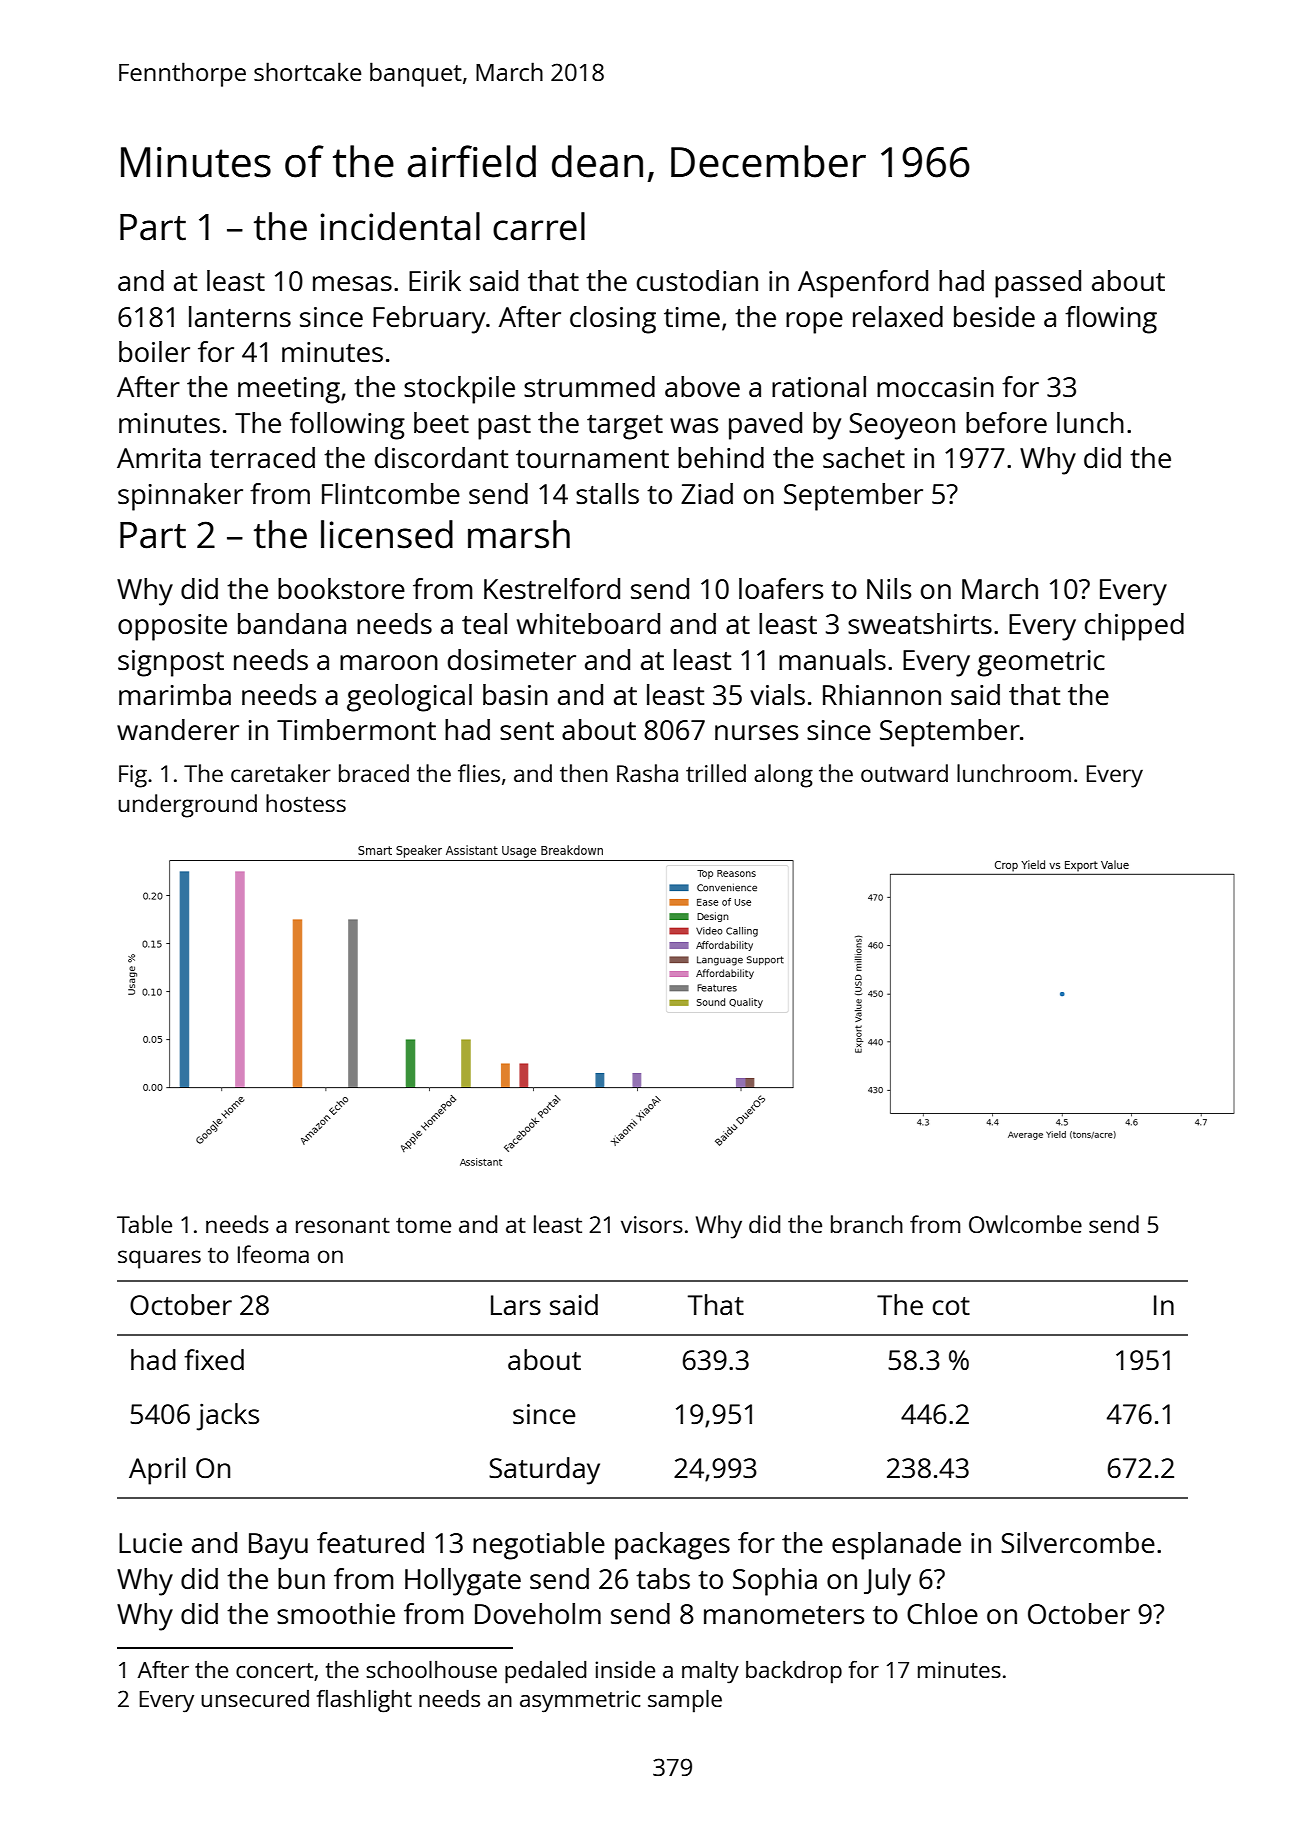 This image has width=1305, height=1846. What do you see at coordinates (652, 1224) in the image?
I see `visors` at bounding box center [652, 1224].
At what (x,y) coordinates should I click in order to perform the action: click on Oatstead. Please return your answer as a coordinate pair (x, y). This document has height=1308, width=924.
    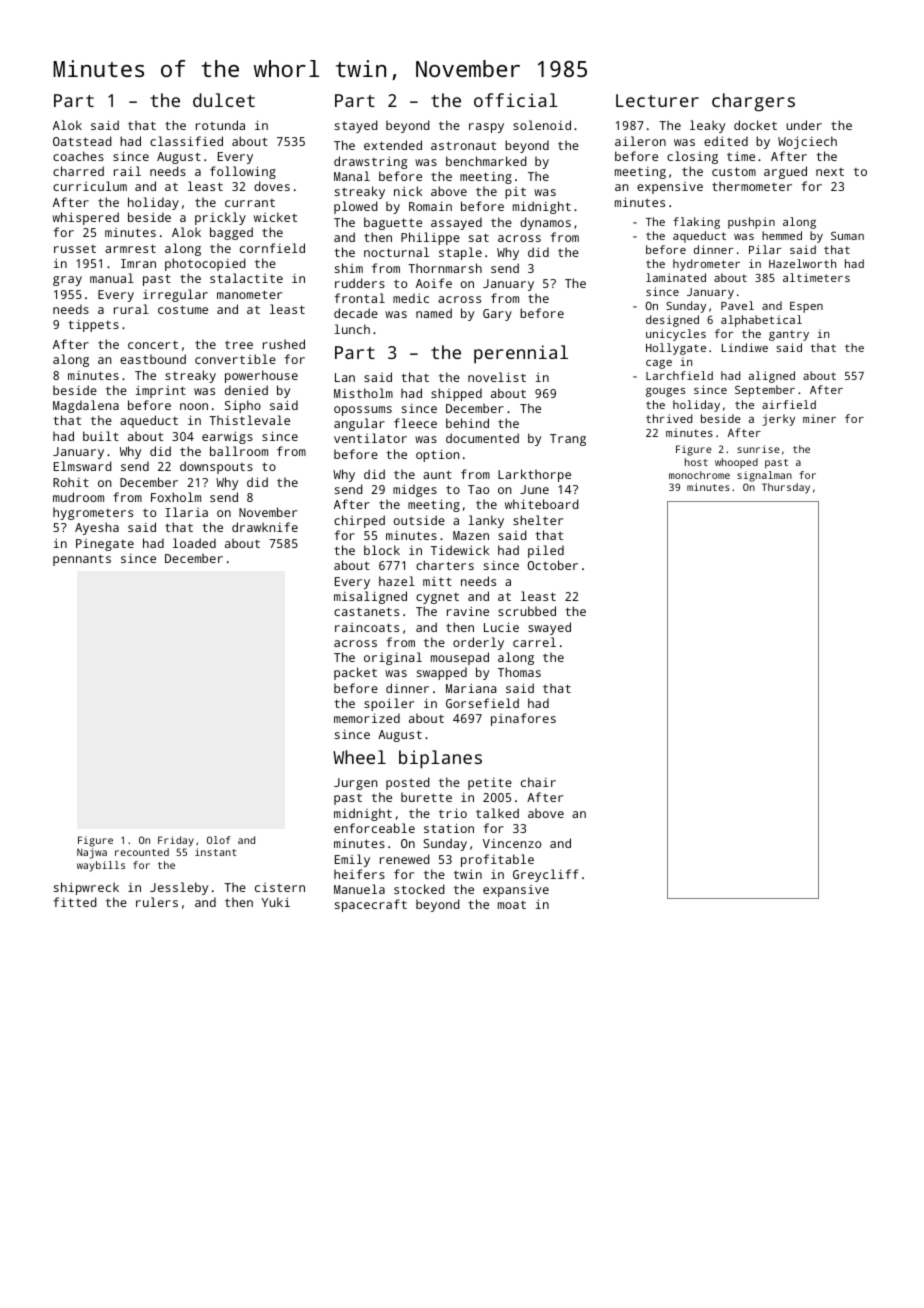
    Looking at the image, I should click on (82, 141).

--------------------------------

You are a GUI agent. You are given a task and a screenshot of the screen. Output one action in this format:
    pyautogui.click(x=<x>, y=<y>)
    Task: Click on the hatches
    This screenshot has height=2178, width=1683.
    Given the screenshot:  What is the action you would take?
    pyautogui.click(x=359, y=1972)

--------------------------------

## Exercise requirements
Copy out the listing verbatim from the line containing "At what (x,y)" through the line containing "Looking at the", both lines included. Omit the pictures from your answer.

## Solution for this exercise
At what (x,y) coordinates should I click in order to perform the action: click on Oatstead. Please return your answer as a coordinate pair (x, y). This document has height=1308, width=924.
    Looking at the image, I should click on (82, 141).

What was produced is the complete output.